'''

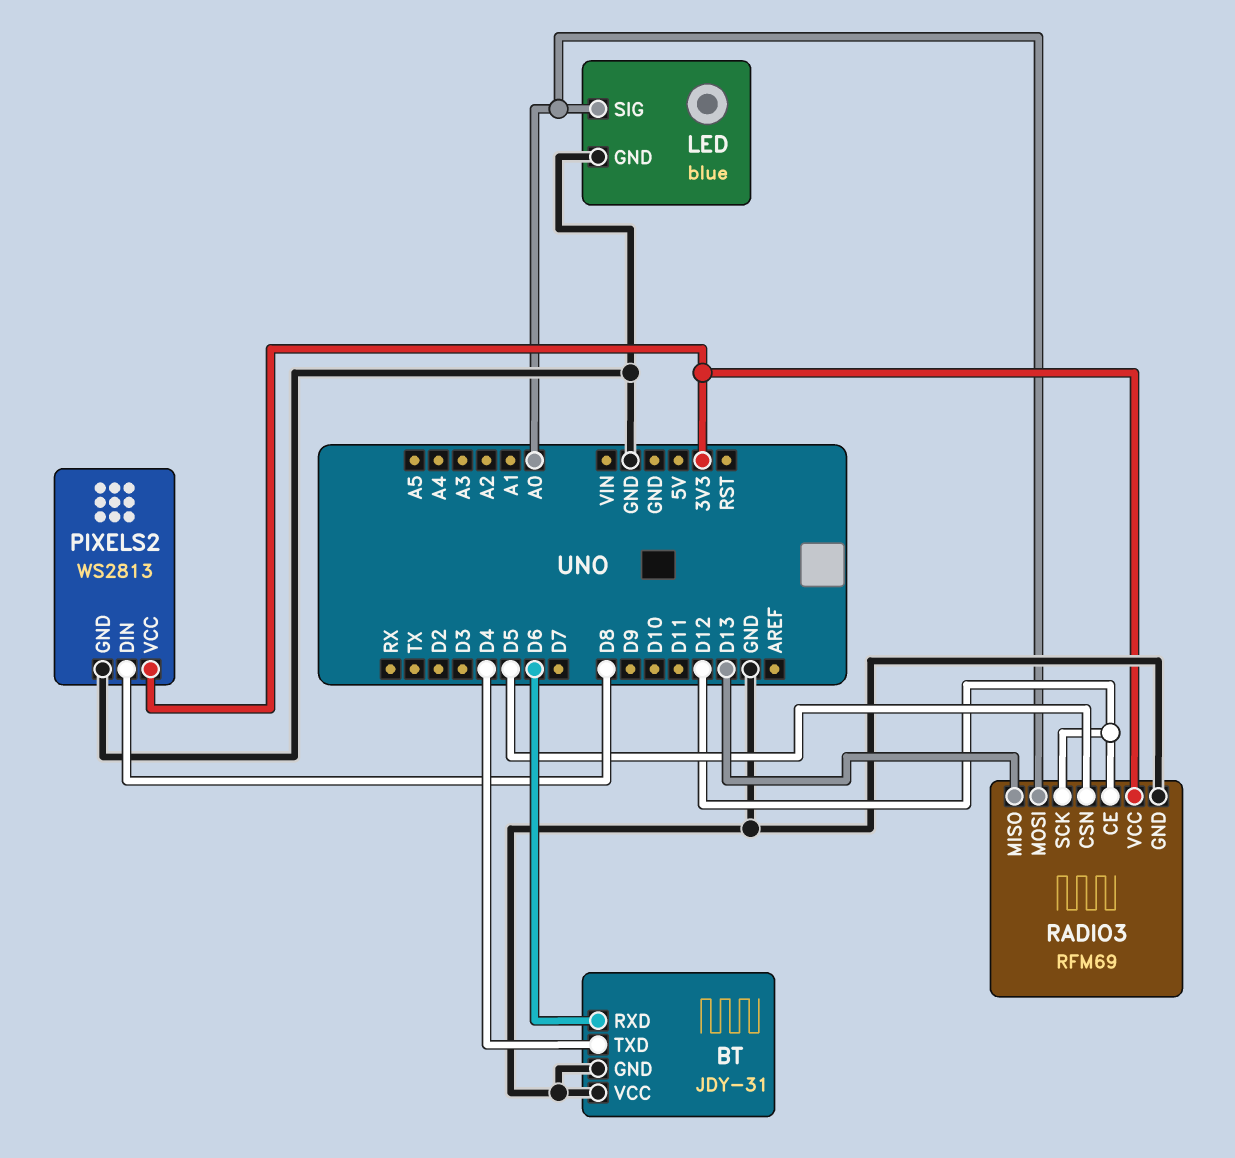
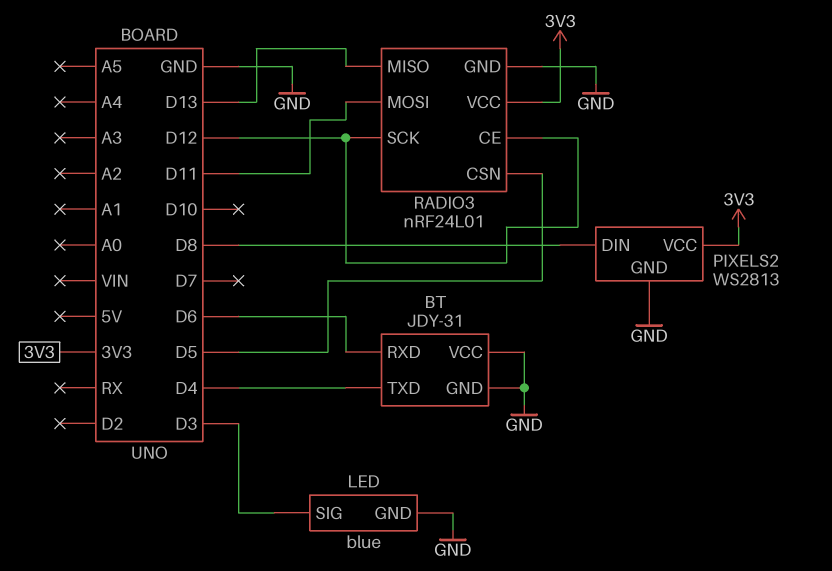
LED pin SIG: A0 -> D3
RADIO3: RFM69 -> nRF24L01
RADIO3 pin MOSI: A0 -> D11

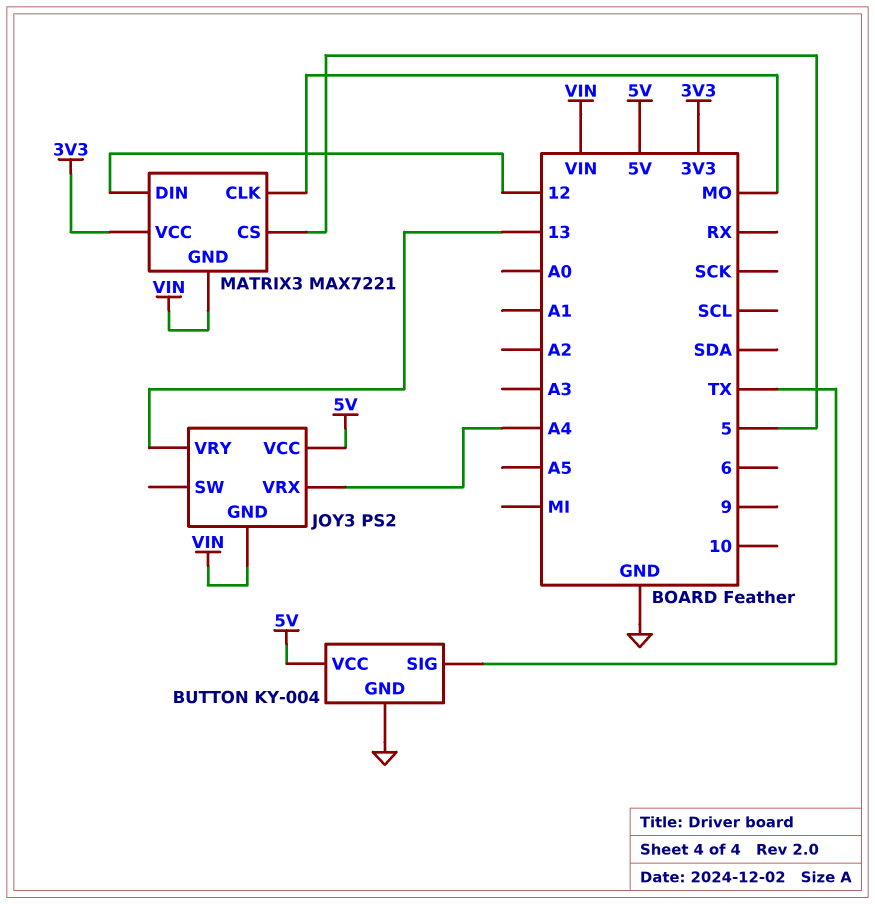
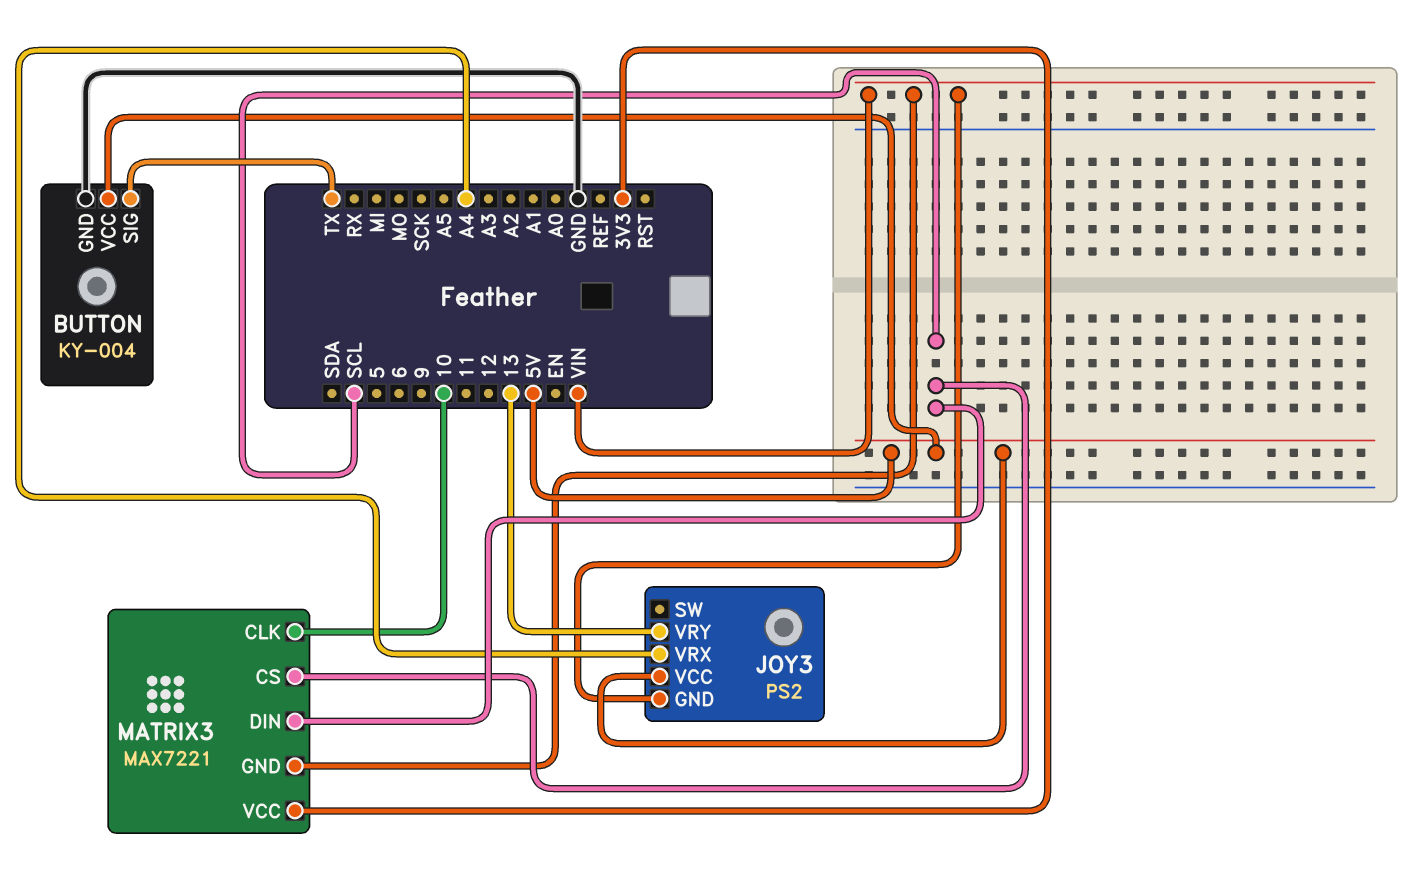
MATRIX3 pin CLK: MO -> 10
MATRIX3 pin CS: 5 -> SCL
MATRIX3 pin DIN: 12 -> SCL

'''

TASK INSTRUCTIONS. Please give the records again word for word, omitting all images.

EXPECTED ANSWER.
LED pin SIG: A0 -> D3
RADIO3: RFM69 -> nRF24L01
RADIO3 pin MOSI: A0 -> D11

MATRIX3 pin CLK: MO -> 10
MATRIX3 pin CS: 5 -> SCL
MATRIX3 pin DIN: 12 -> SCL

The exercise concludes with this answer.